Task to carry out: In the listing below, find the line with "(393, 426) = (323, 294): green" and the line with "(519, 463) = (448, 300): pink". Repeat those two lines and all lines between them exactly.

Data under study:
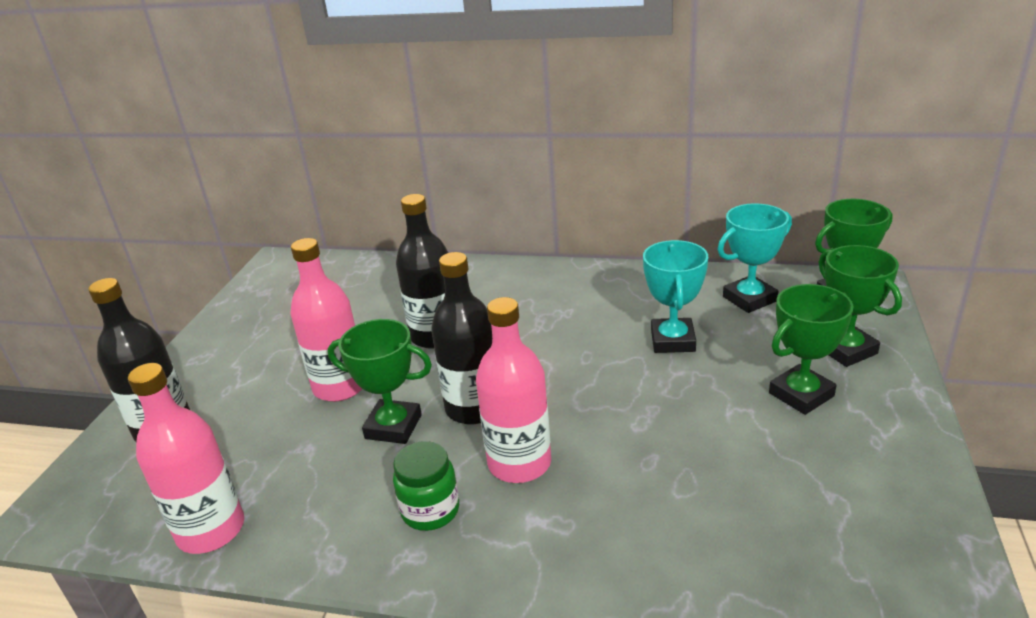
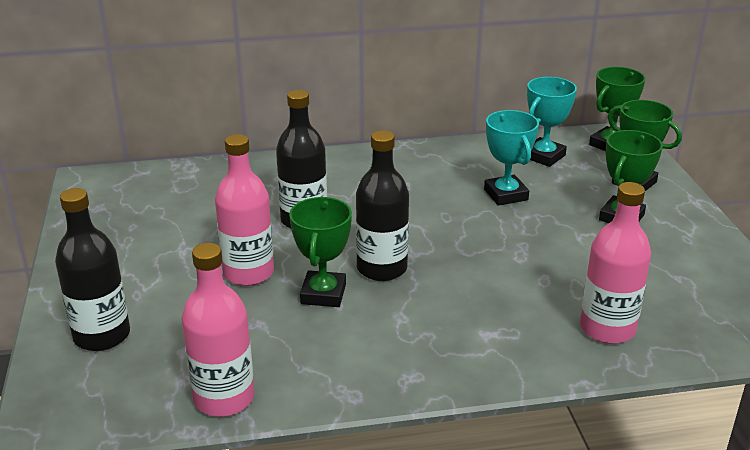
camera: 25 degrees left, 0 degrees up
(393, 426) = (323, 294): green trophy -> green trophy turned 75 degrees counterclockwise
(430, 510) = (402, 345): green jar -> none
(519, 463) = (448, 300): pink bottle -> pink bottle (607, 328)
* * *
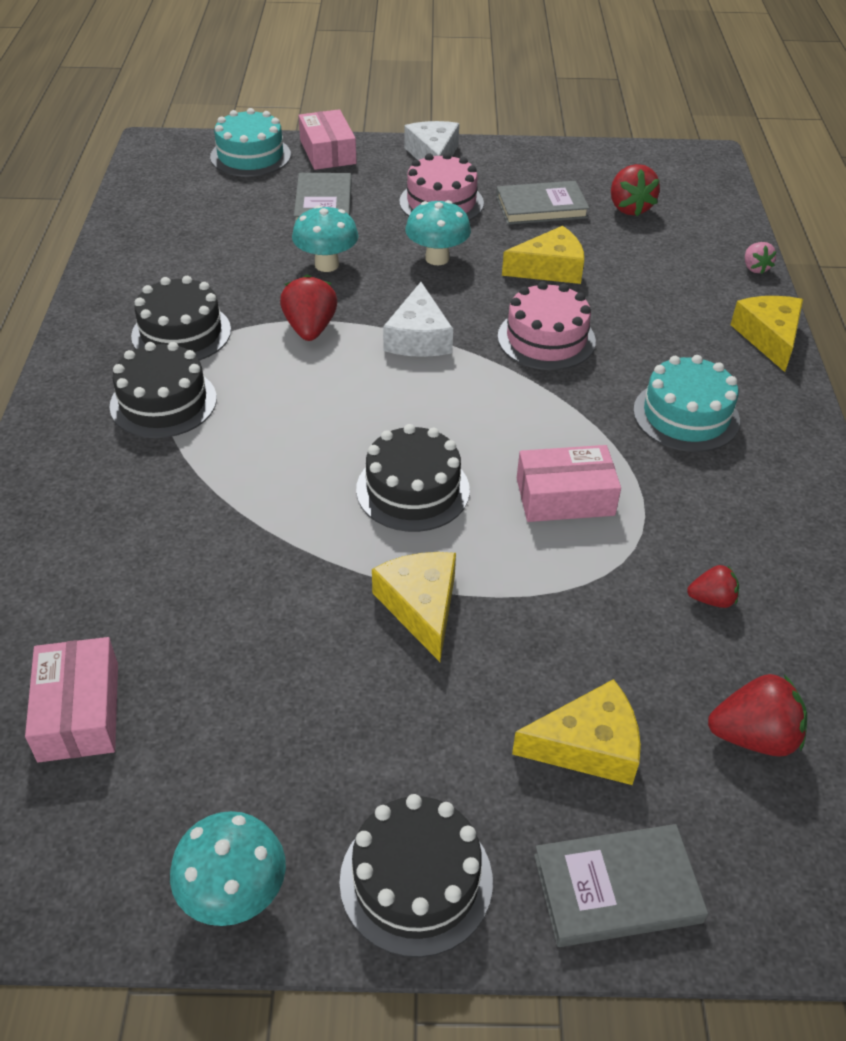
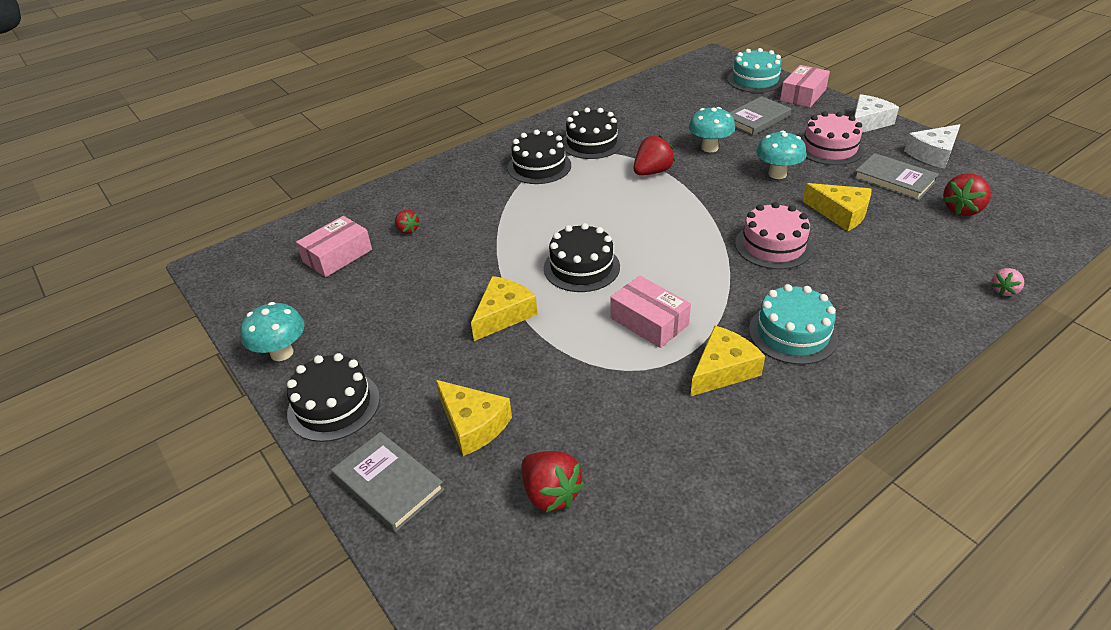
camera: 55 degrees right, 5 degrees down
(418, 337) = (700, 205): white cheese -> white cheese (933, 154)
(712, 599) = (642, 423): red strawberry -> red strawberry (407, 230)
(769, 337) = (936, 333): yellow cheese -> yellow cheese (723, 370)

Task response:
(393, 426) = (323, 294): green trophy -> green trophy turned 75 degrees counterclockwise
(430, 510) = (402, 345): green jar -> none
(519, 463) = (448, 300): pink bottle -> pink bottle (607, 328)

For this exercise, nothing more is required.